• [Collection entries]

————

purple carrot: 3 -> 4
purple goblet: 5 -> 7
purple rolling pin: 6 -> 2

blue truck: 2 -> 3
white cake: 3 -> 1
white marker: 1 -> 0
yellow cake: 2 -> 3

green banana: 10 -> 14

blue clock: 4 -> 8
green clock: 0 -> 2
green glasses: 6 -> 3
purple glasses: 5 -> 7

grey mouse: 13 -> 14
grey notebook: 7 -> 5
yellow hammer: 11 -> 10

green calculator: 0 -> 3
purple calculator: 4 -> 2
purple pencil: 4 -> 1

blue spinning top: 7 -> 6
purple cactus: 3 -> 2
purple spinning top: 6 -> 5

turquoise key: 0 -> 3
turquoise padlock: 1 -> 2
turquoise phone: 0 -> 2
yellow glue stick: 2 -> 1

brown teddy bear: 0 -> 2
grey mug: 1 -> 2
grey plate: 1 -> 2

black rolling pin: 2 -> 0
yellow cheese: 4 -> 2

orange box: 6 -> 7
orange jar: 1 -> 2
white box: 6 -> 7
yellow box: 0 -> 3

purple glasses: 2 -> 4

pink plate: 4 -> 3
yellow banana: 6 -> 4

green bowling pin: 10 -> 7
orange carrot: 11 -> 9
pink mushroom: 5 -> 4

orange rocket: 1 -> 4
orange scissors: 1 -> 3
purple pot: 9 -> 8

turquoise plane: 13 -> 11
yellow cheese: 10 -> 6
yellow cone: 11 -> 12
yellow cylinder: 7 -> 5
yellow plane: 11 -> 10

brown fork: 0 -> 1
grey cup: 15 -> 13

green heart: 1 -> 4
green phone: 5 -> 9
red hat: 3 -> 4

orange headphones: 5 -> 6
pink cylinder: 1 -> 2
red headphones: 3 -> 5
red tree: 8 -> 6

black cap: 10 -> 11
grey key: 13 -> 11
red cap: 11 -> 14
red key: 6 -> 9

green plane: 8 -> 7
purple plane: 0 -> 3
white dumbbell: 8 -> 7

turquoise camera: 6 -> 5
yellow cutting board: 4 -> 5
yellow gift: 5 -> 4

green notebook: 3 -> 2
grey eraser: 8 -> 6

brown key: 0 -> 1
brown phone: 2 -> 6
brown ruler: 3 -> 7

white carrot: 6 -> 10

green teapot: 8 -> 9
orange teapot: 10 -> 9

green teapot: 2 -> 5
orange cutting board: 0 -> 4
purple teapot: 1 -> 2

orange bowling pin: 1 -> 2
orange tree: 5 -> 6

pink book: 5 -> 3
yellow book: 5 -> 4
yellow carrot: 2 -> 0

————

Reproduce without change every line of the entries above, from the one containing "orange headphones: 5 -> 6" through the last.

• [Exercise answer]
orange headphones: 5 -> 6
pink cylinder: 1 -> 2
red headphones: 3 -> 5
red tree: 8 -> 6

black cap: 10 -> 11
grey key: 13 -> 11
red cap: 11 -> 14
red key: 6 -> 9

green plane: 8 -> 7
purple plane: 0 -> 3
white dumbbell: 8 -> 7

turquoise camera: 6 -> 5
yellow cutting board: 4 -> 5
yellow gift: 5 -> 4

green notebook: 3 -> 2
grey eraser: 8 -> 6

brown key: 0 -> 1
brown phone: 2 -> 6
brown ruler: 3 -> 7

white carrot: 6 -> 10

green teapot: 8 -> 9
orange teapot: 10 -> 9

green teapot: 2 -> 5
orange cutting board: 0 -> 4
purple teapot: 1 -> 2

orange bowling pin: 1 -> 2
orange tree: 5 -> 6

pink book: 5 -> 3
yellow book: 5 -> 4
yellow carrot: 2 -> 0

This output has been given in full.